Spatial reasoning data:
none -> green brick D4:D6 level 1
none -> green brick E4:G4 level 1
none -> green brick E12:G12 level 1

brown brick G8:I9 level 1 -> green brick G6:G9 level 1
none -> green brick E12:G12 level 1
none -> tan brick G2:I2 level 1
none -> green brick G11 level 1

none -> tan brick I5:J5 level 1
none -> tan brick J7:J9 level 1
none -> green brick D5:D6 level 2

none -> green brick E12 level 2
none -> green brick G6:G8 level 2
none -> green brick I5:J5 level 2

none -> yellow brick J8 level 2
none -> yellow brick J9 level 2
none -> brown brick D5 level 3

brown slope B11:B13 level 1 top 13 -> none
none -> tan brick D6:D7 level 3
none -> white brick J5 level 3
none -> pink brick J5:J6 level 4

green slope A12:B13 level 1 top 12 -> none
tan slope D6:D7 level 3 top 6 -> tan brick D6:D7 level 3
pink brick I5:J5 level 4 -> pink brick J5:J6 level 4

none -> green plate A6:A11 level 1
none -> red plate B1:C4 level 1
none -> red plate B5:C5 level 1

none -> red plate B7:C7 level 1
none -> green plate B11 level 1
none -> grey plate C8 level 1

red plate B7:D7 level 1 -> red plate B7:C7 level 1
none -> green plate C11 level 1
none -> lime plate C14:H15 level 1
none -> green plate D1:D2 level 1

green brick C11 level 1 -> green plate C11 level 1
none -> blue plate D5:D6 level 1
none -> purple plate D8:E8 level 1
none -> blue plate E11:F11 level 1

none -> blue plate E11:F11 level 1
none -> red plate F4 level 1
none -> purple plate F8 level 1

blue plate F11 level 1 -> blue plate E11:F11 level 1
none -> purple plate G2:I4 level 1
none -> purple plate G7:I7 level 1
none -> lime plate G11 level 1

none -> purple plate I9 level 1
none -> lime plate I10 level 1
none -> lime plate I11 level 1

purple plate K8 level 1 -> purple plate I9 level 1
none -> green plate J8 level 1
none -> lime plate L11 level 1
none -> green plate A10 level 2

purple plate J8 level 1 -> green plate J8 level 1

_Work request_: Transcribe the entries above exactly.

_Completed exercise_:
none -> green brick D4:D6 level 1
none -> green brick E4:G4 level 1
none -> green brick E12:G12 level 1

brown brick G8:I9 level 1 -> green brick G6:G9 level 1
none -> green brick E12:G12 level 1
none -> tan brick G2:I2 level 1
none -> green brick G11 level 1

none -> tan brick I5:J5 level 1
none -> tan brick J7:J9 level 1
none -> green brick D5:D6 level 2

none -> green brick E12 level 2
none -> green brick G6:G8 level 2
none -> green brick I5:J5 level 2

none -> yellow brick J8 level 2
none -> yellow brick J9 level 2
none -> brown brick D5 level 3

brown slope B11:B13 level 1 top 13 -> none
none -> tan brick D6:D7 level 3
none -> white brick J5 level 3
none -> pink brick J5:J6 level 4

green slope A12:B13 level 1 top 12 -> none
tan slope D6:D7 level 3 top 6 -> tan brick D6:D7 level 3
pink brick I5:J5 level 4 -> pink brick J5:J6 level 4

none -> green plate A6:A11 level 1
none -> red plate B1:C4 level 1
none -> red plate B5:C5 level 1

none -> red plate B7:C7 level 1
none -> green plate B11 level 1
none -> grey plate C8 level 1

red plate B7:D7 level 1 -> red plate B7:C7 level 1
none -> green plate C11 level 1
none -> lime plate C14:H15 level 1
none -> green plate D1:D2 level 1

green brick C11 level 1 -> green plate C11 level 1
none -> blue plate D5:D6 level 1
none -> purple plate D8:E8 level 1
none -> blue plate E11:F11 level 1

none -> blue plate E11:F11 level 1
none -> red plate F4 level 1
none -> purple plate F8 level 1

blue plate F11 level 1 -> blue plate E11:F11 level 1
none -> purple plate G2:I4 level 1
none -> purple plate G7:I7 level 1
none -> lime plate G11 level 1

none -> purple plate I9 level 1
none -> lime plate I10 level 1
none -> lime plate I11 level 1

purple plate K8 level 1 -> purple plate I9 level 1
none -> green plate J8 level 1
none -> lime plate L11 level 1
none -> green plate A10 level 2

purple plate J8 level 1 -> green plate J8 level 1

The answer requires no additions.